**What the task requires**
Reproduce the data below verbatim from the line containing "black tree: 2 -> 3" through its final line, and produce nothing more.

START Record set

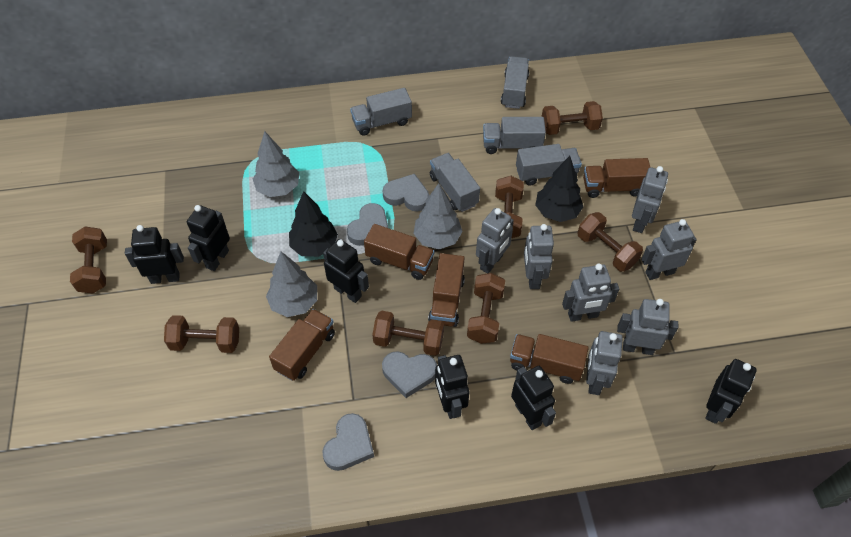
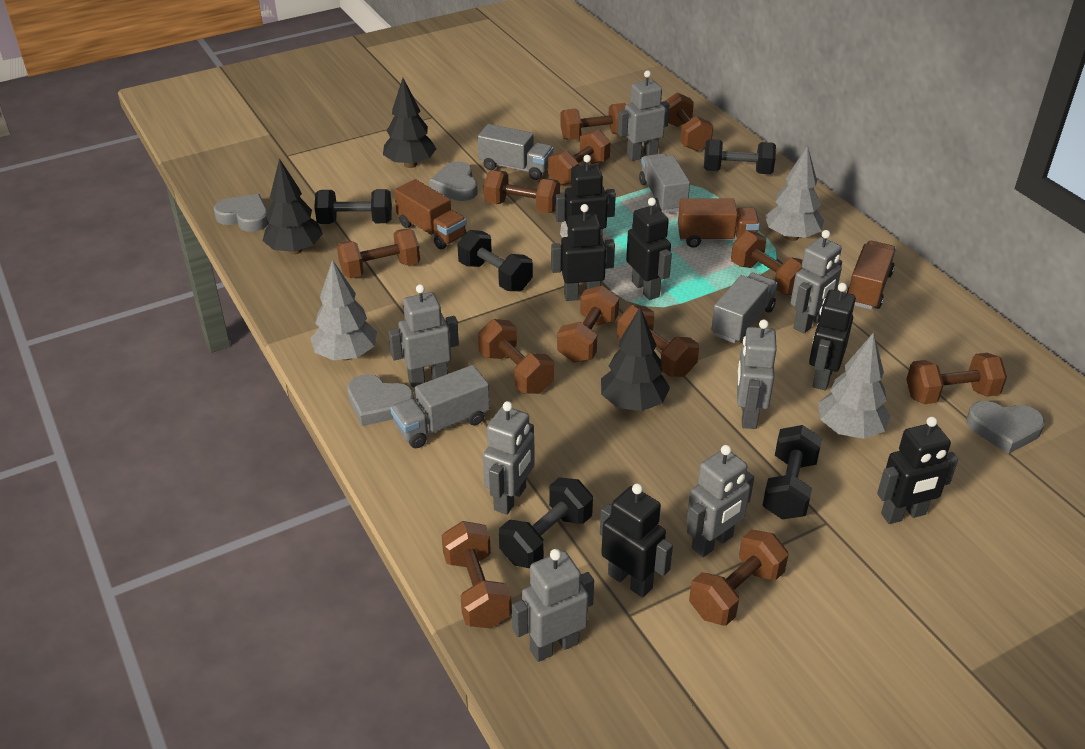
black dumbbell: 0 -> 5
black tree: 2 -> 3
brown dumbbell: 7 -> 12
brown truck: 5 -> 3
grey truck: 5 -> 4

END Record set

**Your response**
black tree: 2 -> 3
brown dumbbell: 7 -> 12
brown truck: 5 -> 3
grey truck: 5 -> 4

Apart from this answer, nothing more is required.